## DATASET
Content starts

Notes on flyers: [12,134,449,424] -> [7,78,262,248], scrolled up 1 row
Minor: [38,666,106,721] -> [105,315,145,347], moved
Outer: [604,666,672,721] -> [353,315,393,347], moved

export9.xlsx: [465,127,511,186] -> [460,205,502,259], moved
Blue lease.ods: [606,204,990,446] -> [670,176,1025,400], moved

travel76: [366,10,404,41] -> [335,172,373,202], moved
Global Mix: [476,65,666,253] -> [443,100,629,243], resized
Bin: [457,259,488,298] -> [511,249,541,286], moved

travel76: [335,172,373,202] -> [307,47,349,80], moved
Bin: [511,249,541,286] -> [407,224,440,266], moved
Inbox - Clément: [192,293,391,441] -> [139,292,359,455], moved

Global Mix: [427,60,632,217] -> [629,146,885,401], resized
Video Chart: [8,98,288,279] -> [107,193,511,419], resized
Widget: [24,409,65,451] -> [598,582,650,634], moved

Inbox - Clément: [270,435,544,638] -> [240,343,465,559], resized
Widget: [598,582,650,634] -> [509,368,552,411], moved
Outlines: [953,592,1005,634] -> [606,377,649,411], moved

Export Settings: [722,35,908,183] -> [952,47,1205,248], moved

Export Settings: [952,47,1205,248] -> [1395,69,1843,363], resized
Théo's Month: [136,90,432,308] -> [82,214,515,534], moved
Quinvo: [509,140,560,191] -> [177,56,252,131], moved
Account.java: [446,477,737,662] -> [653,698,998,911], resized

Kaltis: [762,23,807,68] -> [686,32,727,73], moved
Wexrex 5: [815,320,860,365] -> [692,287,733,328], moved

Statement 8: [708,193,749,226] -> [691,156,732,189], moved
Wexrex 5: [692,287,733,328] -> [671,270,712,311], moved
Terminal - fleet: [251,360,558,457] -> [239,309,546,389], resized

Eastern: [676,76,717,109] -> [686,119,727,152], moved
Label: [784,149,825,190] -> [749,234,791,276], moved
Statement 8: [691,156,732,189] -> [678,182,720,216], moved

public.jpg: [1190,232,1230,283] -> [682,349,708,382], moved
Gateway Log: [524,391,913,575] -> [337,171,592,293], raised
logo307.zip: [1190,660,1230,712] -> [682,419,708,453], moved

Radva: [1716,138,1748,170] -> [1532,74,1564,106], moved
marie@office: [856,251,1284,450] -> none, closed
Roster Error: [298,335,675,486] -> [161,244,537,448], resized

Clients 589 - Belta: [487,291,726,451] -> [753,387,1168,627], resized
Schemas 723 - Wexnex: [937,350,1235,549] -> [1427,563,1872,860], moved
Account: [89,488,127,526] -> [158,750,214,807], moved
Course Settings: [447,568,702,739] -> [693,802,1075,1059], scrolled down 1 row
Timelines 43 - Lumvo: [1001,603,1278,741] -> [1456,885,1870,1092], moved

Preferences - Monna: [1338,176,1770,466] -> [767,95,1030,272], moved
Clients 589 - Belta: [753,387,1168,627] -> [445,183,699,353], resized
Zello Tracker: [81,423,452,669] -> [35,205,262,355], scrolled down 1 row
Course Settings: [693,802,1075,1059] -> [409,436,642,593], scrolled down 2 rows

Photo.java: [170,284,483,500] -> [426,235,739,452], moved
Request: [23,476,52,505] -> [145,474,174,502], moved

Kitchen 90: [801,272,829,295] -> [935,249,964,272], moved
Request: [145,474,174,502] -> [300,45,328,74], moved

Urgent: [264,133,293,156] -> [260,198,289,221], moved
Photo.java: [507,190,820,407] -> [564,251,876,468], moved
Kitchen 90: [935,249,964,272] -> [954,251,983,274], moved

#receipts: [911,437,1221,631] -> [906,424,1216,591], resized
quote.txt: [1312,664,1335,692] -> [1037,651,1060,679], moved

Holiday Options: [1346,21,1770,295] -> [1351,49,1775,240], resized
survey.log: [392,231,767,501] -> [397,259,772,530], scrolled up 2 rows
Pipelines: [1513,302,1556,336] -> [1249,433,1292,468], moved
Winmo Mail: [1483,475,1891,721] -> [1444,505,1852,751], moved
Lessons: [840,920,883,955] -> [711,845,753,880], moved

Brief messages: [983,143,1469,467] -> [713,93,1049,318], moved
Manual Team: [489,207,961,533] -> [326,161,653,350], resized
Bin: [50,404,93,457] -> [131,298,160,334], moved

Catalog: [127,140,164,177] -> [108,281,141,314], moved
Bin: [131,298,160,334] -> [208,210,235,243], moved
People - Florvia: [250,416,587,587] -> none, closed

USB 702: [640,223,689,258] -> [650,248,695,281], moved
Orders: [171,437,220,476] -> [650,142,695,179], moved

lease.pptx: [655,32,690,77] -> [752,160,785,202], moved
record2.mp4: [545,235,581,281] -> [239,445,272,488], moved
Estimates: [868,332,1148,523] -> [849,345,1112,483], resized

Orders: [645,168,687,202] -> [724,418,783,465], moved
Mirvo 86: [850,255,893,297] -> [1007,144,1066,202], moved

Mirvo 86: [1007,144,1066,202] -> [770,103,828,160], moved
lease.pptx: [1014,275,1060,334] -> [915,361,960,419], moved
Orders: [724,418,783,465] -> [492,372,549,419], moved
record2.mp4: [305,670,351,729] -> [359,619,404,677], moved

Content ends

## TASK DESCRIPTION
Taking the lines above, repeat exactly those from the line that contains "Eastern: [676,76,717,109] ->" through the line that contains "Course Settings: [447,568,702,739]", and both of those lines as well. Include nothing else.

## TASK RESULT
Eastern: [676,76,717,109] -> [686,119,727,152], moved
Label: [784,149,825,190] -> [749,234,791,276], moved
Statement 8: [691,156,732,189] -> [678,182,720,216], moved

public.jpg: [1190,232,1230,283] -> [682,349,708,382], moved
Gateway Log: [524,391,913,575] -> [337,171,592,293], raised
logo307.zip: [1190,660,1230,712] -> [682,419,708,453], moved

Radva: [1716,138,1748,170] -> [1532,74,1564,106], moved
marie@office: [856,251,1284,450] -> none, closed
Roster Error: [298,335,675,486] -> [161,244,537,448], resized

Clients 589 - Belta: [487,291,726,451] -> [753,387,1168,627], resized
Schemas 723 - Wexnex: [937,350,1235,549] -> [1427,563,1872,860], moved
Account: [89,488,127,526] -> [158,750,214,807], moved
Course Settings: [447,568,702,739] -> [693,802,1075,1059], scrolled down 1 row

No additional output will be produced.